Search the entries below for "camera", and copy each line where it appears.

Scene edit records
-------------------------

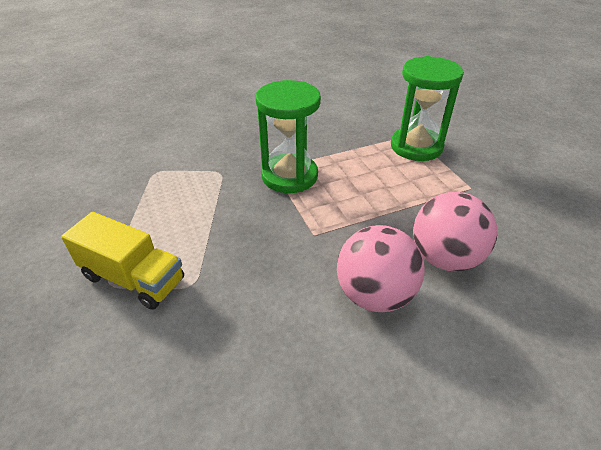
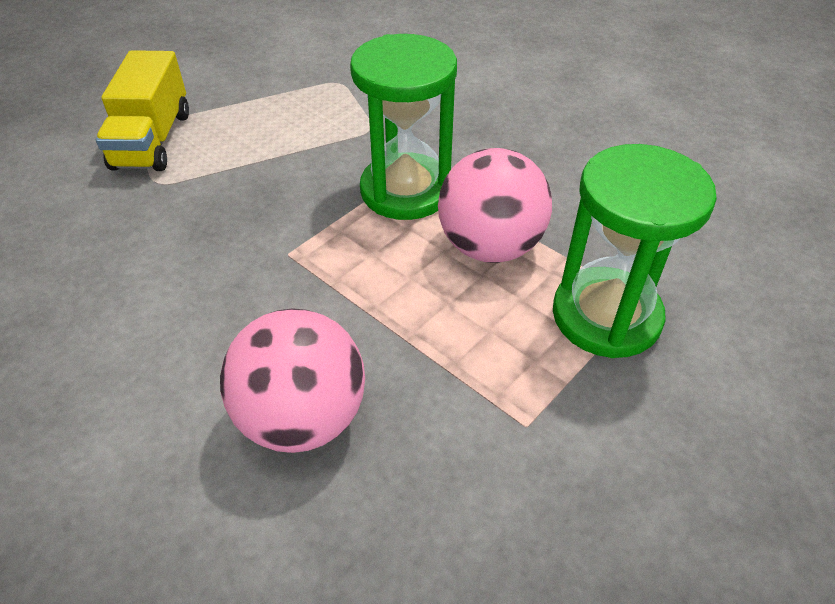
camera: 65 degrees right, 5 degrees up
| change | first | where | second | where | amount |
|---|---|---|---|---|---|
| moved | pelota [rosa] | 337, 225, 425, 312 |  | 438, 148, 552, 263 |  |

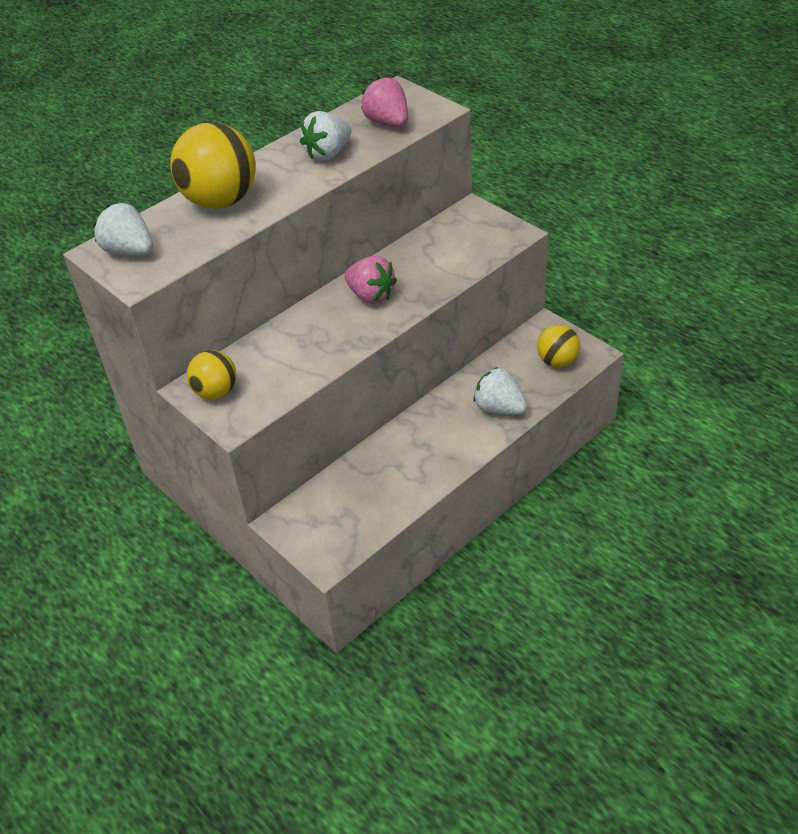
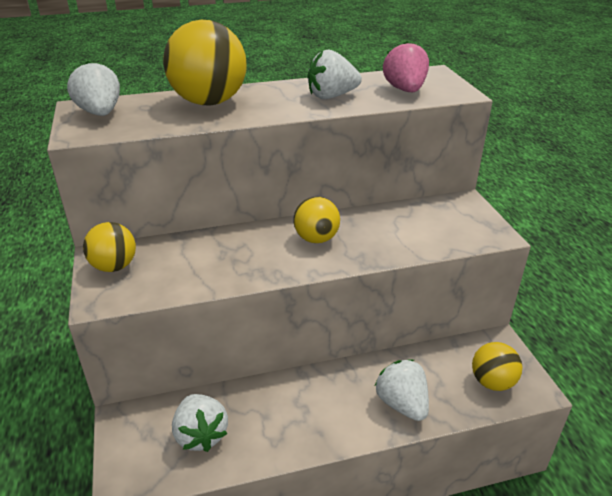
camera: 25 degrees right, 10 degrees down
| change | first | where | second | where | amount |
|---|---|---|---|---|---|
| added |  |  | fresa [blanco] | 172, 394, 228, 452 |  |
| replaced | fresa [rosa] | 344, 256, 397, 304 | pelota [amarillo] | 293, 196, 340, 243 |  |

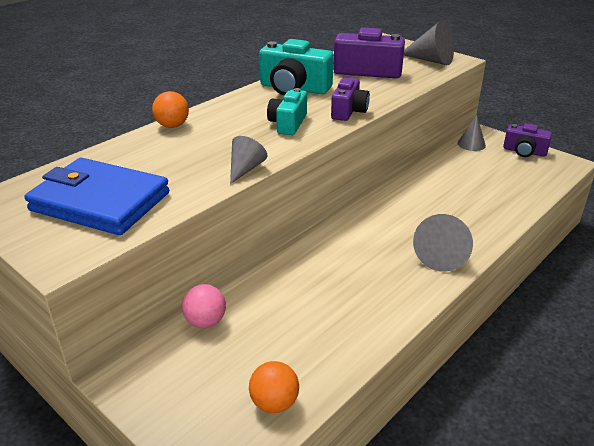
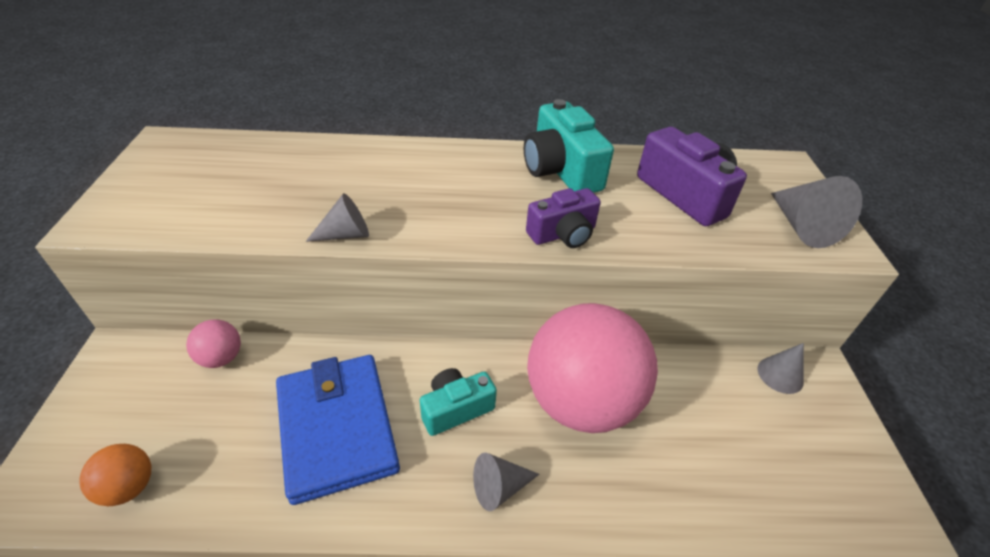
camera: 45 degrees right, 10 degrees up
| change | first | where | second | where | amount |
|---|---|---|---|---|---|
| removed | pelota [naranja] | 152, 91, 189, 128 |  |  |  |
| removed | cámara [morado] | 503, 123, 552, 157 |  |  |  |
| added |  |  | pelota [rosa] | 527, 303, 658, 433 |  |
| moved | cartera [azul] | 25, 158, 169, 235 |  | 276, 355, 400, 505 |  |
| moved | cámara [turquesa] | 267, 88, 307, 135 |  | 420, 368, 497, 436 |  |
| resized | cono [gris] | 413, 214, 473, 272 |  | 473, 453, 539, 511 | x0.64 |

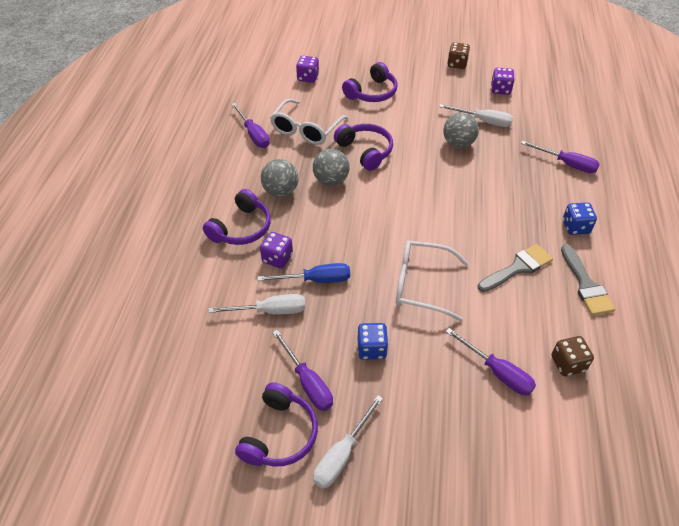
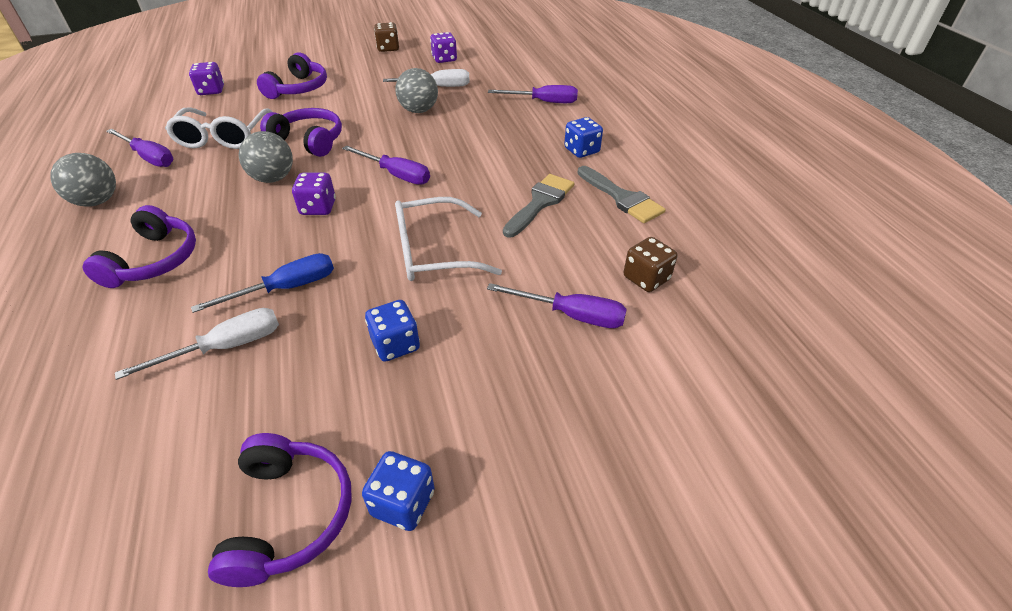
camera: 25 degrees left, 5 degrees down
| change | first | where | second | where | amount |
|---|---|---|---|---|---|
| moved | dado [morado] | 260, 232, 293, 269 |  | 292, 173, 336, 215 |  |
| moved | pelota [gris] | 261, 159, 298, 197 |  | 50, 153, 116, 207 |  |
| moved | destornillador [morado] | 272, 330, 333, 411 |  | 342, 145, 430, 185 |  |
| replaced | destornillador [blanco] | 313, 395, 383, 489 | dado [azul] | 362, 451, 435, 531 |  |

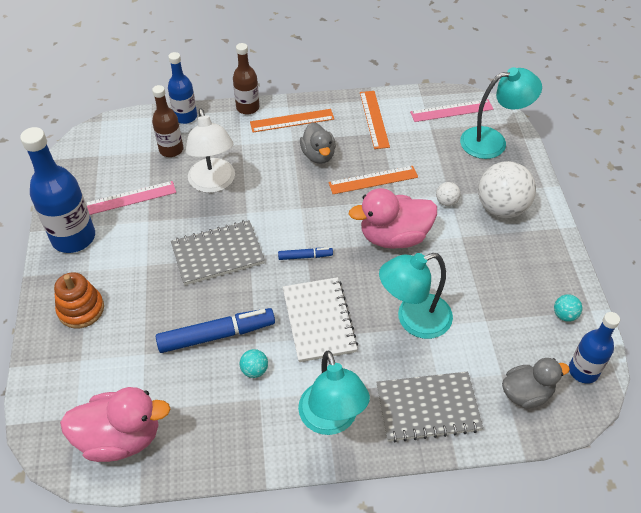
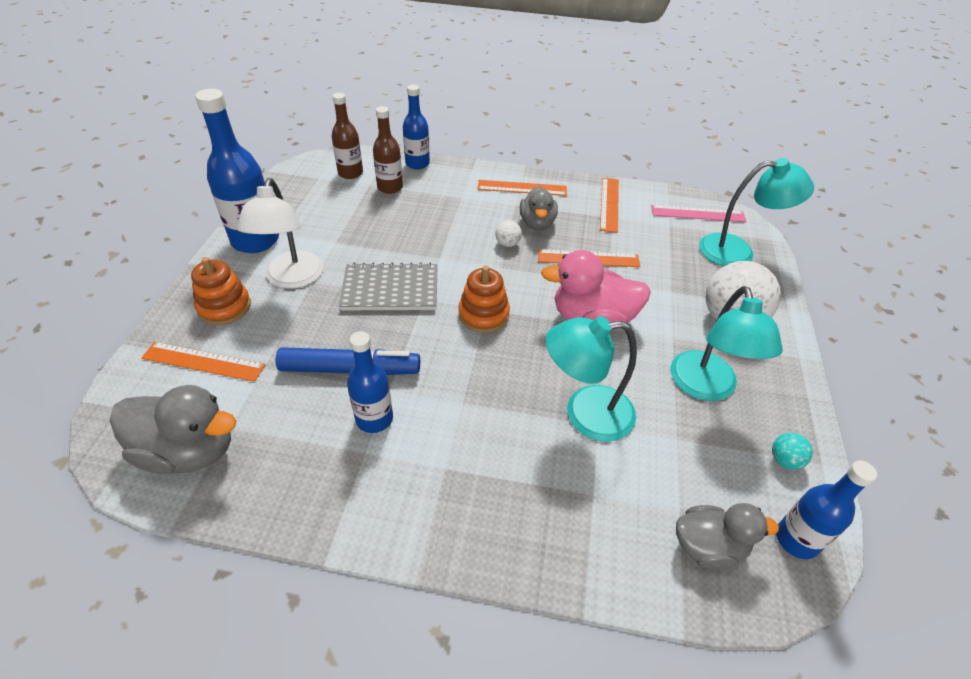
camera: 15 degrees right, 5 degrees down
| change | first | where | second | where | amount |
|---|---|---|---|---|---|
| removed | regla [rosa] | 86, 181, 176, 215 |  |  |  |
| removed | cuaderno [blanco] | 283, 277, 358, 362 |  |  |  |
| removed | cuaderno [gris] | 376, 372, 483, 442 |  |  |  |
| added |  |  | regla [naranja] | 141, 342, 265, 382 |  |
| moved | lámpara [blanco] | 186, 108, 235, 193 |  | 237, 178, 324, 289 |  |
| moved | botella [marrón] | 233, 43, 259, 114 |  | 332, 93, 363, 179 |  |
| moved | lámpara [turquesa] | 298, 351, 370, 435 |  | 671, 286, 783, 401 |  |
| moved | pelota [blanco] | 436, 182, 461, 206 |  | 495, 220, 522, 247 |  |
| replaced | pelota [turquesa] | 240, 349, 268, 378 | botella [azul] | 347, 331, 393, 433 |  |
| replaced | rotulador [azul] | 278, 248, 333, 260 | juguete apilable [naranja] | 458, 265, 510, 333 |  |
| recoloured | pato [rosa] | 60, 387, 170, 462 | pato [gris] | 110, 385, 236, 474 |  |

-------------------------

FINISHED TASK:
camera: 65 degrees right, 5 degrees up
camera: 25 degrees right, 10 degrees down
camera: 45 degrees right, 10 degrees up
camera: 25 degrees left, 5 degrees down
camera: 15 degrees right, 5 degrees down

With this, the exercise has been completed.